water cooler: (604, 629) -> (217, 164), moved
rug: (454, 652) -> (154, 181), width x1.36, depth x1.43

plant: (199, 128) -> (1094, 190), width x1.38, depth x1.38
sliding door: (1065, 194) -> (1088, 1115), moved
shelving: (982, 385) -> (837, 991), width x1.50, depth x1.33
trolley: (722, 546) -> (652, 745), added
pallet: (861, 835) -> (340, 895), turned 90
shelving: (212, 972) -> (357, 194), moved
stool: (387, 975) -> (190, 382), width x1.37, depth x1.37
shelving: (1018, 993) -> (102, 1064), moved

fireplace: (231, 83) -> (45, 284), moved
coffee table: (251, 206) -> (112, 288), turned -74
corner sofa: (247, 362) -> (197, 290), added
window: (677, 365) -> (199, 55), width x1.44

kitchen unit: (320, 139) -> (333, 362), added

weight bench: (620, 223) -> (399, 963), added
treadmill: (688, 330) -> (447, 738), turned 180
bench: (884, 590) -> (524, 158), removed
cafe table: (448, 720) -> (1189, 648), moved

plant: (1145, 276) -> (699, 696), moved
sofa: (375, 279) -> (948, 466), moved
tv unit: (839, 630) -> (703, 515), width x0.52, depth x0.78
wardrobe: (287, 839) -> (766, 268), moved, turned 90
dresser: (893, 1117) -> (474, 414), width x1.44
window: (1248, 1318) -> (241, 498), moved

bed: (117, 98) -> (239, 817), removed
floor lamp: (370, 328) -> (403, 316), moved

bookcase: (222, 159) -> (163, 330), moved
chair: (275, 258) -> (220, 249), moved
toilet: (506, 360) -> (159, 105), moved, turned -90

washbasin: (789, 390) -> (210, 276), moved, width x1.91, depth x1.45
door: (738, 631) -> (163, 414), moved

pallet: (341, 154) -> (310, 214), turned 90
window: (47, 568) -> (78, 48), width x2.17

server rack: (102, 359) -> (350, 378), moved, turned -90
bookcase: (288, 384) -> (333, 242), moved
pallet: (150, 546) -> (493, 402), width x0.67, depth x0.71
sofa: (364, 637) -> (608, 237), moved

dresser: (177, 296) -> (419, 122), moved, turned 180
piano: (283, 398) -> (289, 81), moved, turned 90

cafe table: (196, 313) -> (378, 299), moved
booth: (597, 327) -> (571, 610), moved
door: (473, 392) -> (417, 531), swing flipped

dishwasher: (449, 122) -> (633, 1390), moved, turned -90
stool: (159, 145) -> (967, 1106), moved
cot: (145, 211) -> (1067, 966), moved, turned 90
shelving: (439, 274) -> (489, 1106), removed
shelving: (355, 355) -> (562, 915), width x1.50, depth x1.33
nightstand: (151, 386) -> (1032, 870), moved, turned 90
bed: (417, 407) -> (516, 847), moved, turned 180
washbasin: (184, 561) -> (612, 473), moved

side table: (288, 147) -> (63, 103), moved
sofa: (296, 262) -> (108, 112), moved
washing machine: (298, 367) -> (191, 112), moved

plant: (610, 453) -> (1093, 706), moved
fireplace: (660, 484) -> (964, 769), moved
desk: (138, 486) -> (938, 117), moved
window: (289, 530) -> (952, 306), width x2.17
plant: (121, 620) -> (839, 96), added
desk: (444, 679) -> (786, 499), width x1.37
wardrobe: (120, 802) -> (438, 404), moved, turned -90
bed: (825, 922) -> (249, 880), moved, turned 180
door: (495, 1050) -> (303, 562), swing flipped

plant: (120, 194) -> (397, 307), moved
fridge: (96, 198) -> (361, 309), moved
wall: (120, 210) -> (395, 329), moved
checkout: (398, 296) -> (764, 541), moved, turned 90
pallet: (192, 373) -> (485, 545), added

### The task
Report each line of the listing above that uses the word "dresser".

### Response to this task
dresser: (893, 1117) -> (474, 414), width x1.44
dresser: (177, 296) -> (419, 122), moved, turned 180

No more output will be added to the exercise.